*** TASK INPUTS Section Begins ***
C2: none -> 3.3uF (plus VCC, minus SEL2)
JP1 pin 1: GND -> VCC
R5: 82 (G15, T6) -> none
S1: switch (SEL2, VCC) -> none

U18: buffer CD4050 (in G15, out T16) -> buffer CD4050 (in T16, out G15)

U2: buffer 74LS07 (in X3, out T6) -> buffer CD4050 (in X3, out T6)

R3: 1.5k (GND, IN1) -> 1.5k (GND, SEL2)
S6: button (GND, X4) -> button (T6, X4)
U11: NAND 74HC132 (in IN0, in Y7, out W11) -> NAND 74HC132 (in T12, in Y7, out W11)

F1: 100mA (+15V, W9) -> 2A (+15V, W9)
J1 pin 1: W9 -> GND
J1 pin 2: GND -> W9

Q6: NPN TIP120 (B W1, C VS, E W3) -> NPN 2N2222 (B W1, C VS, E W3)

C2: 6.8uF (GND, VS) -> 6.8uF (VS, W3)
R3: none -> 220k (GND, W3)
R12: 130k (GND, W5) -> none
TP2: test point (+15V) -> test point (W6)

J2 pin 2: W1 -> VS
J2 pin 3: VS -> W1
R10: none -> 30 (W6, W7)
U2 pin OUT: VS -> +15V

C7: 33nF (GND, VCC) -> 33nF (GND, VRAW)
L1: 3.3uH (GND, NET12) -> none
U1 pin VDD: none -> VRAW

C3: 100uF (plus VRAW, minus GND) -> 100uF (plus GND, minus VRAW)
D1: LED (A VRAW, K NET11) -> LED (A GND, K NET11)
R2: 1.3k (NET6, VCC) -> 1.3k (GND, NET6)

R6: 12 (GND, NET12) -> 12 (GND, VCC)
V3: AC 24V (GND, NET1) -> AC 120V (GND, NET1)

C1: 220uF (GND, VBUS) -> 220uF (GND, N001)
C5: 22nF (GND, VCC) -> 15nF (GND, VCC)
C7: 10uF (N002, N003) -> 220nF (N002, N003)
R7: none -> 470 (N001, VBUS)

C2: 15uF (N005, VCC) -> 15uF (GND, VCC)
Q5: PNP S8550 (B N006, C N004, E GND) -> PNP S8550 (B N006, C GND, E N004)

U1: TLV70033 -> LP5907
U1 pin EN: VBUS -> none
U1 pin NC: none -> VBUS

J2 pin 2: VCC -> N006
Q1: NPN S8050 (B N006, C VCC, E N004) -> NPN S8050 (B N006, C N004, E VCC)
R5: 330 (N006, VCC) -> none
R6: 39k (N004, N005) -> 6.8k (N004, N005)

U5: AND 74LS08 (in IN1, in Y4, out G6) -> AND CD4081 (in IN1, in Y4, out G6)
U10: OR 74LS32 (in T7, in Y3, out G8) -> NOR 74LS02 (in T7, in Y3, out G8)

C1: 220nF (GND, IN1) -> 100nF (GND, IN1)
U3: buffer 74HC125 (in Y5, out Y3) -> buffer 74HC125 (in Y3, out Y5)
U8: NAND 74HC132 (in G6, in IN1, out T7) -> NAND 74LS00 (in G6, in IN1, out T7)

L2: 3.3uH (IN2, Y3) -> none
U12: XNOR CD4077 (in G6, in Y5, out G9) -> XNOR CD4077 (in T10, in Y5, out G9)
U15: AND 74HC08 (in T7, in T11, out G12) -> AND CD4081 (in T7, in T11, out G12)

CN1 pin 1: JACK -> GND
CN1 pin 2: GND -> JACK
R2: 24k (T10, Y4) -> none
*** TASK INPUTS Section Ends ***
YOUR INSTRUCTIONS = After reading through the records, count the lines that hold the string "minus" and give only the count.

WRITTEN RESPONSE = 2